**Task directions**
Single out the lines of the material that contain "change" and copy them.
======== The data
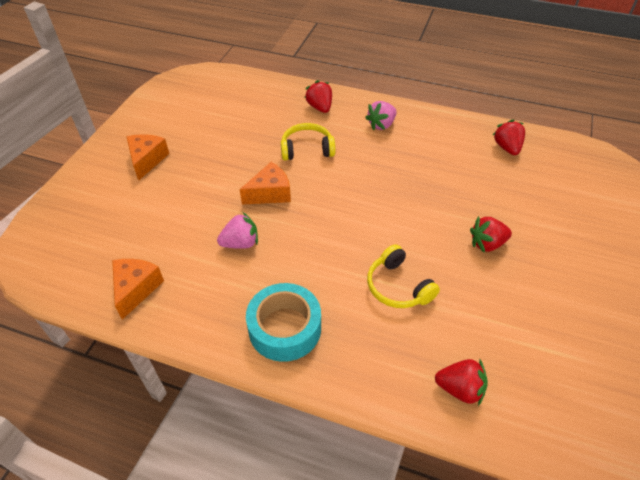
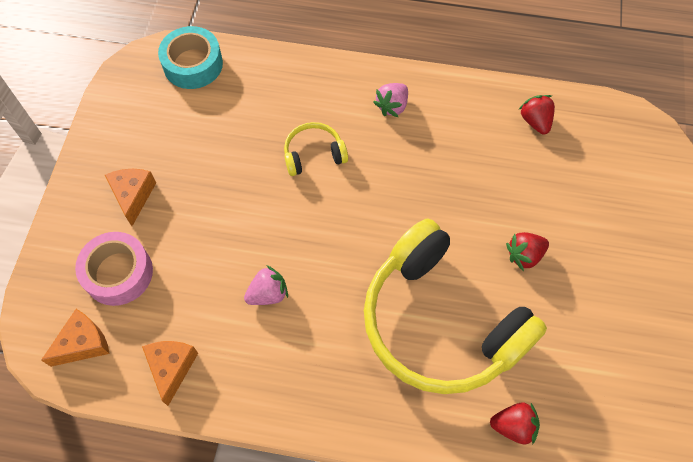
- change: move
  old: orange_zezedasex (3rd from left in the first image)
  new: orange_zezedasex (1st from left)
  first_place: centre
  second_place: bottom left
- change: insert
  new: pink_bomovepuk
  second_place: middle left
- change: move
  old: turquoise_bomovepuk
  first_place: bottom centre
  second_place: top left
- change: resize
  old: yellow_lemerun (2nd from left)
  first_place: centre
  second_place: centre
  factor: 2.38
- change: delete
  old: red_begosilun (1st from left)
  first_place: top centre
================
**Exercise answer**
- change: move
- change: insert
- change: move
- change: resize
- change: delete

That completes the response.